All of the lines below should be copied word for word.

***** RECORD EXTRACTS *****

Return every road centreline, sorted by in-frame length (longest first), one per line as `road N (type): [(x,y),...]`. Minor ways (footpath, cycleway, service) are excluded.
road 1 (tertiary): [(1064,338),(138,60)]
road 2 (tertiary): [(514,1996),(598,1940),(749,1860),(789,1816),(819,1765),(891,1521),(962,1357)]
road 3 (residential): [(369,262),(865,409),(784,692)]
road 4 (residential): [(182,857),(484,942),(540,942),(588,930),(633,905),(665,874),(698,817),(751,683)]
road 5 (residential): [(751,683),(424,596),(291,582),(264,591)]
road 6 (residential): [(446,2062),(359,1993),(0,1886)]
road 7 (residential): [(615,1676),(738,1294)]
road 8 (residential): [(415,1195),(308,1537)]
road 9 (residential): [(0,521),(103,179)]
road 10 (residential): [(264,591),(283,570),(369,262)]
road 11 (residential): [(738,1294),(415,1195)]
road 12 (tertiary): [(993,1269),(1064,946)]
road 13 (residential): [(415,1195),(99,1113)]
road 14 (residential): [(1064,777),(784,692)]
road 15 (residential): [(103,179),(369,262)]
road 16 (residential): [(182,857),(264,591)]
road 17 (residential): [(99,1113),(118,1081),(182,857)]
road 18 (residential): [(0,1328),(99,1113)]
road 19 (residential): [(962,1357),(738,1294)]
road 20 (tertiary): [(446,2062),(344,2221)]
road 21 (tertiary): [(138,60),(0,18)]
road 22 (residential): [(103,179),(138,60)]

*****

_EXERCISE SOLUTION_
Return every road centreline, sorted by in-frame length (longest first), one per line as `road N (type): [(x,y),...]`. Minor ways (footpath, cycleway, service) are excluded.
road 1 (tertiary): [(1064,338),(138,60)]
road 2 (tertiary): [(514,1996),(598,1940),(749,1860),(789,1816),(819,1765),(891,1521),(962,1357)]
road 3 (residential): [(369,262),(865,409),(784,692)]
road 4 (residential): [(182,857),(484,942),(540,942),(588,930),(633,905),(665,874),(698,817),(751,683)]
road 5 (residential): [(751,683),(424,596),(291,582),(264,591)]
road 6 (residential): [(446,2062),(359,1993),(0,1886)]
road 7 (residential): [(615,1676),(738,1294)]
road 8 (residential): [(415,1195),(308,1537)]
road 9 (residential): [(0,521),(103,179)]
road 10 (residential): [(264,591),(283,570),(369,262)]
road 11 (residential): [(738,1294),(415,1195)]
road 12 (tertiary): [(993,1269),(1064,946)]
road 13 (residential): [(415,1195),(99,1113)]
road 14 (residential): [(1064,777),(784,692)]
road 15 (residential): [(103,179),(369,262)]
road 16 (residential): [(182,857),(264,591)]
road 17 (residential): [(99,1113),(118,1081),(182,857)]
road 18 (residential): [(0,1328),(99,1113)]
road 19 (residential): [(962,1357),(738,1294)]
road 20 (tertiary): [(446,2062),(344,2221)]
road 21 (tertiary): [(138,60),(0,18)]
road 22 (residential): [(103,179),(138,60)]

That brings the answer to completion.